#### [DIRECTIONS]
Pictures must be left out. Retype exactly the lines from the one containing "TFT1 pin SDI: A5 -> 11" through the last line of the records below.

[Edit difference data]
━━━━━━━━━━
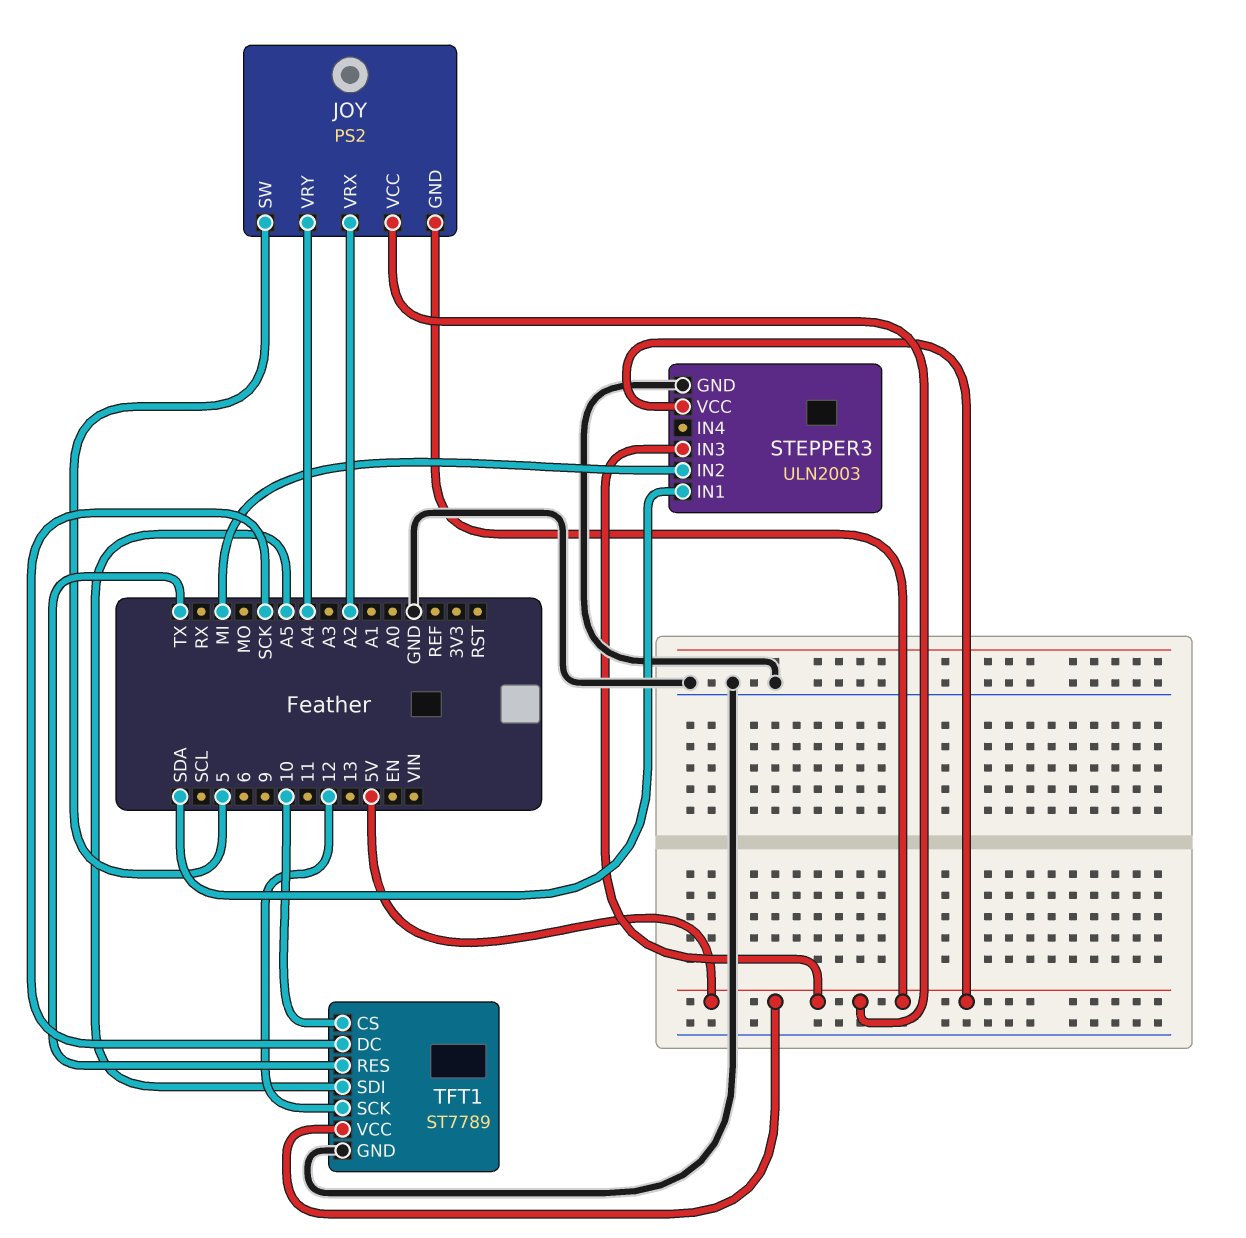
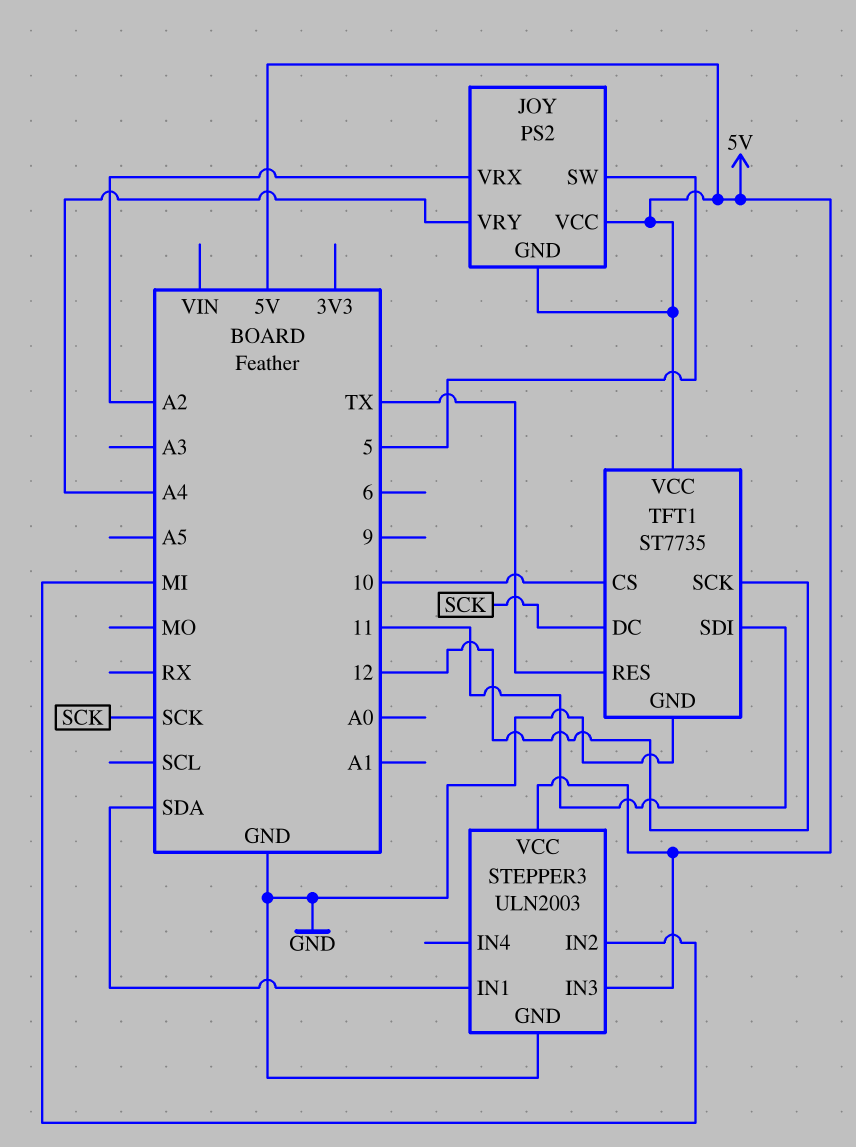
TFT1: ST7789 -> ST7735
TFT1 pin SDI: A5 -> 11

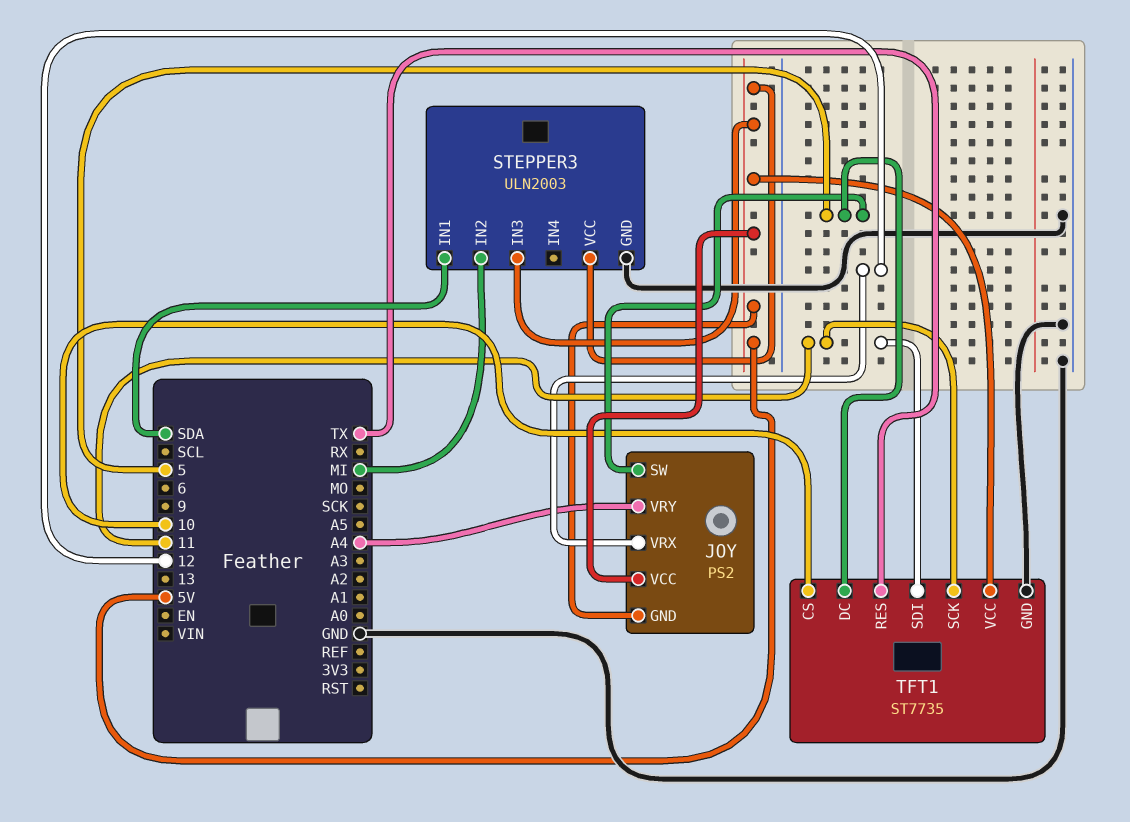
JOY pin VRX: A2 -> 12
TFT1 pin DC: SCK -> 5
TFT1 pin SCK: 12 -> 11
━━━━━━━━━━
#### [SOLVED PROBLEM]
TFT1 pin SDI: A5 -> 11

JOY pin VRX: A2 -> 12
TFT1 pin DC: SCK -> 5
TFT1 pin SCK: 12 -> 11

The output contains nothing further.